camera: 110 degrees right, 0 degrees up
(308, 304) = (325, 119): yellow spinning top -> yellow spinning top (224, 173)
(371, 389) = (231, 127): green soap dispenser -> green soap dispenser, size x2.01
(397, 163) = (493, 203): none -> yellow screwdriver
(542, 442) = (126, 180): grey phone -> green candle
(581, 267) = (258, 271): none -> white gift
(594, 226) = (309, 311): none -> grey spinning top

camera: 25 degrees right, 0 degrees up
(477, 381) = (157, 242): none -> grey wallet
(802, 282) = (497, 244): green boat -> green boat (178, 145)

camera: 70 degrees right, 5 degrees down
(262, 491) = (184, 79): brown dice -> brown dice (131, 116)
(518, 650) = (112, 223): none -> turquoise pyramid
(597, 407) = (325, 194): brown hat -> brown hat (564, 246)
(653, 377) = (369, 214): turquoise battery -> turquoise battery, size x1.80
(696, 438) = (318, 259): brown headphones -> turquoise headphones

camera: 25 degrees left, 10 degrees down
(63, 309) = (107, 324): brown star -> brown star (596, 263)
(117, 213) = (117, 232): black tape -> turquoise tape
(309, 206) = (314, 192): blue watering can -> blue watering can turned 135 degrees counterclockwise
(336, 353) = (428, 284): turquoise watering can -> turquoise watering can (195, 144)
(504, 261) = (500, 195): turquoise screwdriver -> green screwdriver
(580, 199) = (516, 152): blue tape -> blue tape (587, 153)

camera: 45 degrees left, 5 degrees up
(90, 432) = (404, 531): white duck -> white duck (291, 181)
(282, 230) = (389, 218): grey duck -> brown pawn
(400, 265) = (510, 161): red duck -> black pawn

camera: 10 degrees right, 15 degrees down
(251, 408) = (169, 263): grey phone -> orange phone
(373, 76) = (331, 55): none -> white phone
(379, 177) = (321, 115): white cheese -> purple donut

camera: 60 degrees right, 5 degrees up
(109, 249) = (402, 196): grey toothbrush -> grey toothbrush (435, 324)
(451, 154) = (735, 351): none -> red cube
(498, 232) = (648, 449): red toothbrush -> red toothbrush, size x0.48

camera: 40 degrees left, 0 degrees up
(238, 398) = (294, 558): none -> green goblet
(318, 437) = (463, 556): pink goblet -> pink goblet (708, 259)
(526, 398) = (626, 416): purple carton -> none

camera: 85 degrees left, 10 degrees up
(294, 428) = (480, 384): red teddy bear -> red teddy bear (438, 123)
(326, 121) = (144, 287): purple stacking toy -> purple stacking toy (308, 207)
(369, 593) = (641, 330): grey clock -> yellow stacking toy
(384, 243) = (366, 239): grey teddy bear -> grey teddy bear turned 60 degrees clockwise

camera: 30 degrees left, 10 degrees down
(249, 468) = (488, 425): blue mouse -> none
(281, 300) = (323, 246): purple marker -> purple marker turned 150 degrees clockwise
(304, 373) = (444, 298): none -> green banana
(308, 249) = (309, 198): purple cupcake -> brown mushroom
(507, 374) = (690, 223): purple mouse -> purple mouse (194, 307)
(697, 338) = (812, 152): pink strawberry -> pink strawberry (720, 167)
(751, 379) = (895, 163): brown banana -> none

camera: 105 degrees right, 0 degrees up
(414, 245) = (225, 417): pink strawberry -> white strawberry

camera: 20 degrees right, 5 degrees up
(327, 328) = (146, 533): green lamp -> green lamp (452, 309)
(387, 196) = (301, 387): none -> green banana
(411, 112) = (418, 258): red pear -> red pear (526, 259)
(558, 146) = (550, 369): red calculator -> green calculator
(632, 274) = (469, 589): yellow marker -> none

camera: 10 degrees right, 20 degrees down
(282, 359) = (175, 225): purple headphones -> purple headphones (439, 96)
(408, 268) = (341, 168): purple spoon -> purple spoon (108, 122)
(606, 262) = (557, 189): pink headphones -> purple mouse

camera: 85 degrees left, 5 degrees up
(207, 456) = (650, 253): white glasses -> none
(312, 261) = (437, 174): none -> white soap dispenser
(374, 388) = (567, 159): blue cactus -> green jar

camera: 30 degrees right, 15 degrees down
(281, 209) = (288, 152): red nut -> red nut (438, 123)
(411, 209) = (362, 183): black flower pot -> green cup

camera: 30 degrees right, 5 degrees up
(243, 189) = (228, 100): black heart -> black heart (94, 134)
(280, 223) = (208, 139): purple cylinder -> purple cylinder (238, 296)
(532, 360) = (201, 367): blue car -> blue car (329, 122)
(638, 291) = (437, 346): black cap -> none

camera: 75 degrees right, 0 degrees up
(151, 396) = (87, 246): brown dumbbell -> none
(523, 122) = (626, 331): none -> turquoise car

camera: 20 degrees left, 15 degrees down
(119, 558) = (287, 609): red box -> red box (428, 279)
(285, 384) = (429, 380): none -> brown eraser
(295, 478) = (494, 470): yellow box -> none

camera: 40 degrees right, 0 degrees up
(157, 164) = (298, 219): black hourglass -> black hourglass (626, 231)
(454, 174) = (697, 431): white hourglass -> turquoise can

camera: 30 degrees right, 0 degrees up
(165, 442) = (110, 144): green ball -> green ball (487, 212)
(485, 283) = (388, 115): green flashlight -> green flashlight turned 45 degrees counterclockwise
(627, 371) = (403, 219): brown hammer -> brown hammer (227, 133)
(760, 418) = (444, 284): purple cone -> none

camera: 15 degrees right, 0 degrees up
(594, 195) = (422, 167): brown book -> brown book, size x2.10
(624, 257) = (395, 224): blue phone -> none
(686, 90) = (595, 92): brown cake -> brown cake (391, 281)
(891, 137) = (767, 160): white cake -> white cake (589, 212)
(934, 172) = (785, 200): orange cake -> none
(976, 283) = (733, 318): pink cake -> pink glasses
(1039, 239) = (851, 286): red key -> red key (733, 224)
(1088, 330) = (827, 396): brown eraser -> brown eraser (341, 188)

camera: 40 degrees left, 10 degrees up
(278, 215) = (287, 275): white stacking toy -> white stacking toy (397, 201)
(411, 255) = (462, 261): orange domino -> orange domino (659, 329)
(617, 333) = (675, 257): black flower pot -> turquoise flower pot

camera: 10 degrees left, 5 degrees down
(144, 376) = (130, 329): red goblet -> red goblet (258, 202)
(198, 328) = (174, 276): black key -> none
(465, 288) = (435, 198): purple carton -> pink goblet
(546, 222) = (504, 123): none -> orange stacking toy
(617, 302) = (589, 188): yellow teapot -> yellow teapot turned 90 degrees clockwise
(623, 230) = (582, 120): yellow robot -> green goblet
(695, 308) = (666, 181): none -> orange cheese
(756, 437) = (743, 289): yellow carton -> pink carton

HOW TO COMPLETE THIS TASK
Every entry must be printed again, exactly as it reads.

REPLY
camera: 110 degrees right, 0 degrees up
(308, 304) = (325, 119): yellow spinning top -> yellow spinning top (224, 173)
(371, 389) = (231, 127): green soap dispenser -> green soap dispenser, size x2.01
(397, 163) = (493, 203): none -> yellow screwdriver
(542, 442) = (126, 180): grey phone -> green candle
(581, 267) = (258, 271): none -> white gift
(594, 226) = (309, 311): none -> grey spinning top

camera: 25 degrees right, 0 degrees up
(477, 381) = (157, 242): none -> grey wallet
(802, 282) = (497, 244): green boat -> green boat (178, 145)

camera: 70 degrees right, 5 degrees down
(262, 491) = (184, 79): brown dice -> brown dice (131, 116)
(518, 650) = (112, 223): none -> turquoise pyramid
(597, 407) = (325, 194): brown hat -> brown hat (564, 246)
(653, 377) = (369, 214): turquoise battery -> turquoise battery, size x1.80
(696, 438) = (318, 259): brown headphones -> turquoise headphones

camera: 25 degrees left, 10 degrees down
(63, 309) = (107, 324): brown star -> brown star (596, 263)
(117, 213) = (117, 232): black tape -> turquoise tape
(309, 206) = (314, 192): blue watering can -> blue watering can turned 135 degrees counterclockwise
(336, 353) = (428, 284): turquoise watering can -> turquoise watering can (195, 144)
(504, 261) = (500, 195): turquoise screwdriver -> green screwdriver
(580, 199) = (516, 152): blue tape -> blue tape (587, 153)

camera: 45 degrees left, 5 degrees up
(90, 432) = (404, 531): white duck -> white duck (291, 181)
(282, 230) = (389, 218): grey duck -> brown pawn
(400, 265) = (510, 161): red duck -> black pawn

camera: 10 degrees right, 15 degrees down
(251, 408) = (169, 263): grey phone -> orange phone
(373, 76) = (331, 55): none -> white phone
(379, 177) = (321, 115): white cheese -> purple donut

camera: 60 degrees right, 5 degrees up
(109, 249) = (402, 196): grey toothbrush -> grey toothbrush (435, 324)
(451, 154) = (735, 351): none -> red cube
(498, 232) = (648, 449): red toothbrush -> red toothbrush, size x0.48

camera: 40 degrees left, 0 degrees up
(238, 398) = (294, 558): none -> green goblet
(318, 437) = (463, 556): pink goblet -> pink goblet (708, 259)
(526, 398) = (626, 416): purple carton -> none

camera: 85 degrees left, 10 degrees up
(294, 428) = (480, 384): red teddy bear -> red teddy bear (438, 123)
(326, 121) = (144, 287): purple stacking toy -> purple stacking toy (308, 207)
(369, 593) = (641, 330): grey clock -> yellow stacking toy
(384, 243) = (366, 239): grey teddy bear -> grey teddy bear turned 60 degrees clockwise

camera: 30 degrees left, 10 degrees down
(249, 468) = (488, 425): blue mouse -> none
(281, 300) = (323, 246): purple marker -> purple marker turned 150 degrees clockwise
(304, 373) = (444, 298): none -> green banana
(308, 249) = (309, 198): purple cupcake -> brown mushroom
(507, 374) = (690, 223): purple mouse -> purple mouse (194, 307)
(697, 338) = (812, 152): pink strawberry -> pink strawberry (720, 167)
(751, 379) = (895, 163): brown banana -> none

camera: 105 degrees right, 0 degrees up
(414, 245) = (225, 417): pink strawberry -> white strawberry

camera: 20 degrees right, 5 degrees up
(327, 328) = (146, 533): green lamp -> green lamp (452, 309)
(387, 196) = (301, 387): none -> green banana
(411, 112) = (418, 258): red pear -> red pear (526, 259)
(558, 146) = (550, 369): red calculator -> green calculator
(632, 274) = (469, 589): yellow marker -> none

camera: 10 degrees right, 20 degrees down
(282, 359) = (175, 225): purple headphones -> purple headphones (439, 96)
(408, 268) = (341, 168): purple spoon -> purple spoon (108, 122)
(606, 262) = (557, 189): pink headphones -> purple mouse

camera: 85 degrees left, 5 degrees up
(207, 456) = (650, 253): white glasses -> none
(312, 261) = (437, 174): none -> white soap dispenser
(374, 388) = (567, 159): blue cactus -> green jar

camera: 30 degrees right, 15 degrees down
(281, 209) = (288, 152): red nut -> red nut (438, 123)
(411, 209) = (362, 183): black flower pot -> green cup

camera: 30 degrees right, 5 degrees up
(243, 189) = (228, 100): black heart -> black heart (94, 134)
(280, 223) = (208, 139): purple cylinder -> purple cylinder (238, 296)
(532, 360) = (201, 367): blue car -> blue car (329, 122)
(638, 291) = (437, 346): black cap -> none

camera: 75 degrees right, 0 degrees up
(151, 396) = (87, 246): brown dumbbell -> none
(523, 122) = (626, 331): none -> turquoise car

camera: 20 degrees left, 15 degrees down
(119, 558) = (287, 609): red box -> red box (428, 279)
(285, 384) = (429, 380): none -> brown eraser
(295, 478) = (494, 470): yellow box -> none

camera: 40 degrees right, 0 degrees up
(157, 164) = (298, 219): black hourglass -> black hourglass (626, 231)
(454, 174) = (697, 431): white hourglass -> turquoise can

camera: 30 degrees right, 0 degrees up
(165, 442) = (110, 144): green ball -> green ball (487, 212)
(485, 283) = (388, 115): green flashlight -> green flashlight turned 45 degrees counterclockwise
(627, 371) = (403, 219): brown hammer -> brown hammer (227, 133)
(760, 418) = (444, 284): purple cone -> none

camera: 15 degrees right, 0 degrees up
(594, 195) = (422, 167): brown book -> brown book, size x2.10
(624, 257) = (395, 224): blue phone -> none
(686, 90) = (595, 92): brown cake -> brown cake (391, 281)
(891, 137) = (767, 160): white cake -> white cake (589, 212)
(934, 172) = (785, 200): orange cake -> none
(976, 283) = (733, 318): pink cake -> pink glasses
(1039, 239) = (851, 286): red key -> red key (733, 224)
(1088, 330) = (827, 396): brown eraser -> brown eraser (341, 188)

camera: 40 degrees left, 10 degrees up
(278, 215) = (287, 275): white stacking toy -> white stacking toy (397, 201)
(411, 255) = (462, 261): orange domino -> orange domino (659, 329)
(617, 333) = (675, 257): black flower pot -> turquoise flower pot

camera: 10 degrees left, 5 degrees down
(144, 376) = (130, 329): red goblet -> red goblet (258, 202)
(198, 328) = (174, 276): black key -> none
(465, 288) = (435, 198): purple carton -> pink goblet
(546, 222) = (504, 123): none -> orange stacking toy
(617, 302) = (589, 188): yellow teapot -> yellow teapot turned 90 degrees clockwise
(623, 230) = (582, 120): yellow robot -> green goblet
(695, 308) = (666, 181): none -> orange cheese
(756, 437) = (743, 289): yellow carton -> pink carton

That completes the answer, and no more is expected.